▶ _Directions for this task_
Rewrite the items below as a JSON list of strings with one string per line, skipping any blank lines. Leave the pictures out of the result.
┌──
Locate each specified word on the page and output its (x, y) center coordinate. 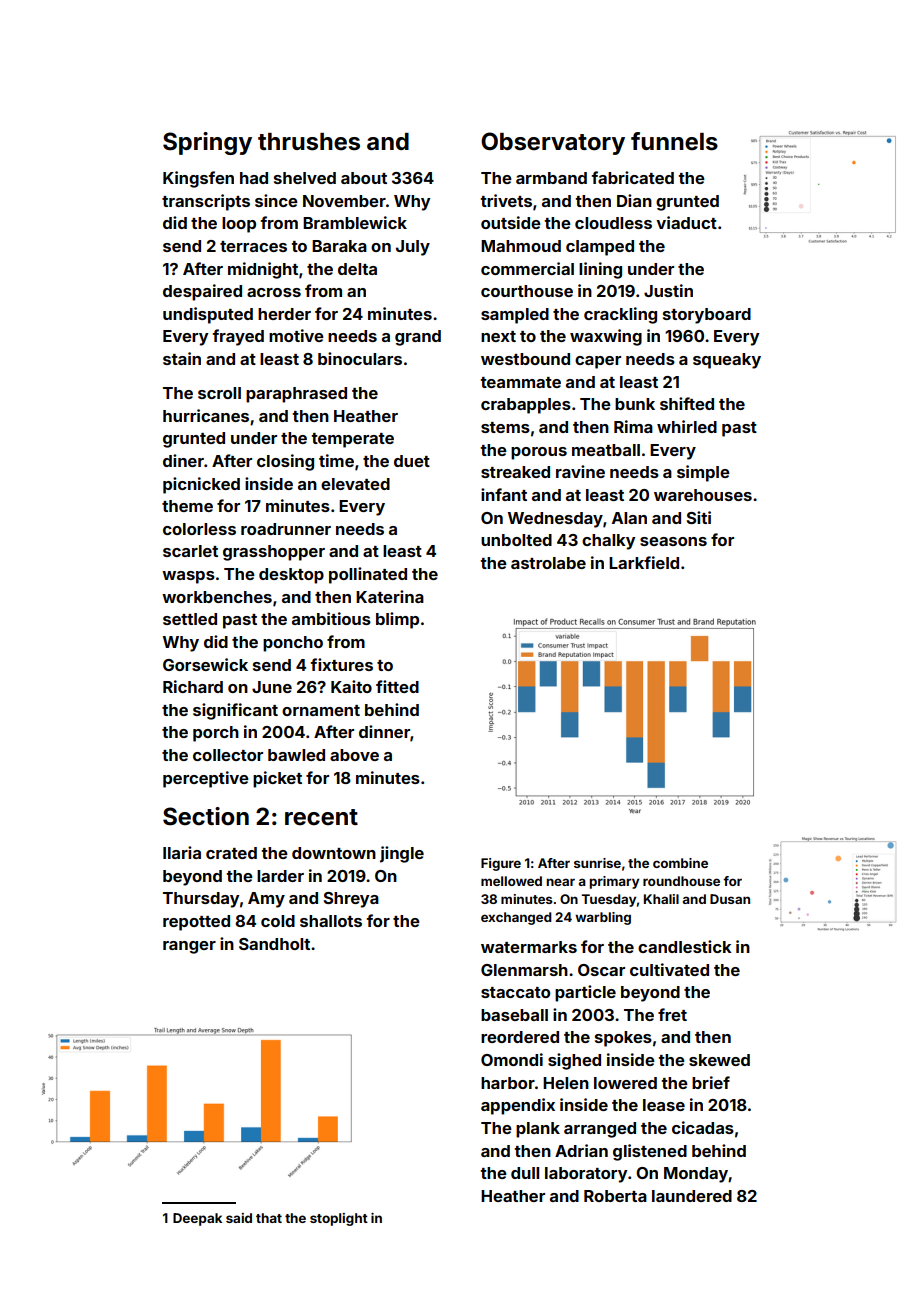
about (364, 178)
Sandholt (274, 944)
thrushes (309, 142)
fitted (397, 686)
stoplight (339, 1219)
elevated (355, 484)
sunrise (597, 863)
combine (680, 863)
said (239, 1218)
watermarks (529, 947)
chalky (608, 542)
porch (216, 734)
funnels (674, 141)
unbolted (516, 540)
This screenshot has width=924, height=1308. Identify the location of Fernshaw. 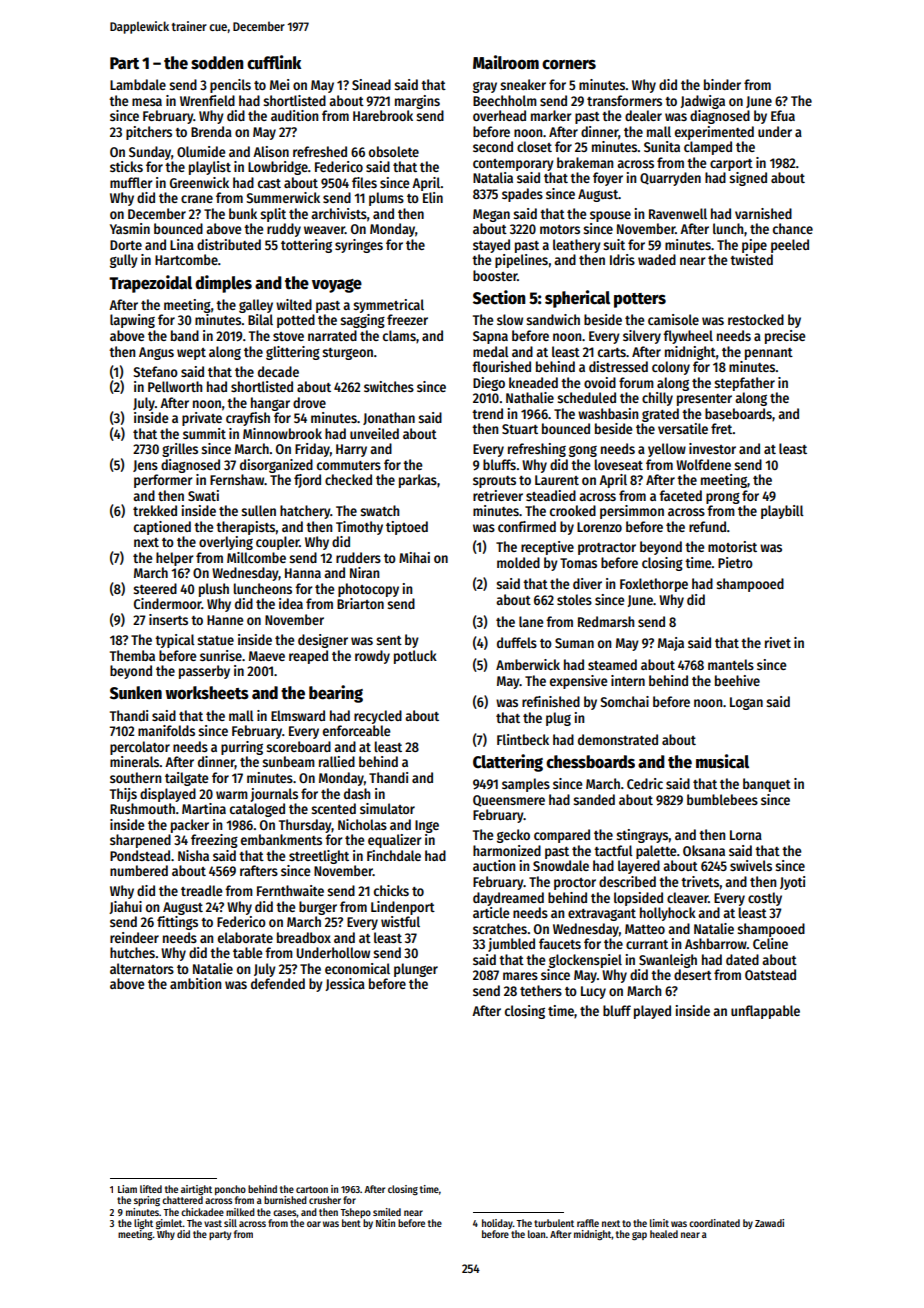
└──
▶ _Exercise output_
[
  "Locate each specified word on the page and output its (x, y) center coordinate. ",
  "about (364, 178)",
  "Sandholt (274, 944)",
  "thrushes (309, 142)",
  "fitted (397, 686)",
  "stoplight (339, 1219)",
  "elevated (355, 484)",
  "sunrise (597, 863)",
  "combine (680, 863)",
  "said (239, 1218)",
  "watermarks (529, 947)",
  "chalky (608, 542)",
  "porch (216, 734)",
  "funnels (674, 141)",
  "unbolted (516, 540)",
  "This screenshot has width=924, height=1308. Identify the location of Fernshaw. "
]